*Source data*
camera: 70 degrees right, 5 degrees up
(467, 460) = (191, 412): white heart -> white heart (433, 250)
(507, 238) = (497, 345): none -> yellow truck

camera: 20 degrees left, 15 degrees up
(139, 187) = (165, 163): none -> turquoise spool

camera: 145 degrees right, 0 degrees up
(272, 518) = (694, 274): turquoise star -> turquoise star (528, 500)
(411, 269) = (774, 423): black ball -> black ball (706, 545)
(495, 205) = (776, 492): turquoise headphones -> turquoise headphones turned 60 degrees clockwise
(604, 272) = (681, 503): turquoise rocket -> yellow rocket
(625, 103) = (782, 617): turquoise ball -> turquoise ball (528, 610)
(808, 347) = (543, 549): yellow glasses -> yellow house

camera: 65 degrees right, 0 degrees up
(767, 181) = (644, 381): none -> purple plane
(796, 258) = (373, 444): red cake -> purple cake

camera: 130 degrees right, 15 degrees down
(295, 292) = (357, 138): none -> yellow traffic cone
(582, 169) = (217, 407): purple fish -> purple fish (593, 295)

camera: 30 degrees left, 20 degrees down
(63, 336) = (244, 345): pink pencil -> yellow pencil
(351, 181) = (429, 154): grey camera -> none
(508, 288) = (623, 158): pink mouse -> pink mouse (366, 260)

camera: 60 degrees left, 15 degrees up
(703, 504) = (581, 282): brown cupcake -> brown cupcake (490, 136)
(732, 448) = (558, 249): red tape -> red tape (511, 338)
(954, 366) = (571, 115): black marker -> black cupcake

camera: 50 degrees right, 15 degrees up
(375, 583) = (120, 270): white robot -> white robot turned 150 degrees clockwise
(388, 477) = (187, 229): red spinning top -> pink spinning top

*Problem statement*
Read the listing line by line, and copy each line in which the word "camera" is found.

*Result*
camera: 70 degrees right, 5 degrees up
camera: 20 degrees left, 15 degrees up
camera: 145 degrees right, 0 degrees up
camera: 65 degrees right, 0 degrees up
camera: 130 degrees right, 15 degrees down
camera: 30 degrees left, 20 degrees down
(351, 181) = (429, 154): grey camera -> none
camera: 60 degrees left, 15 degrees up
camera: 50 degrees right, 15 degrees up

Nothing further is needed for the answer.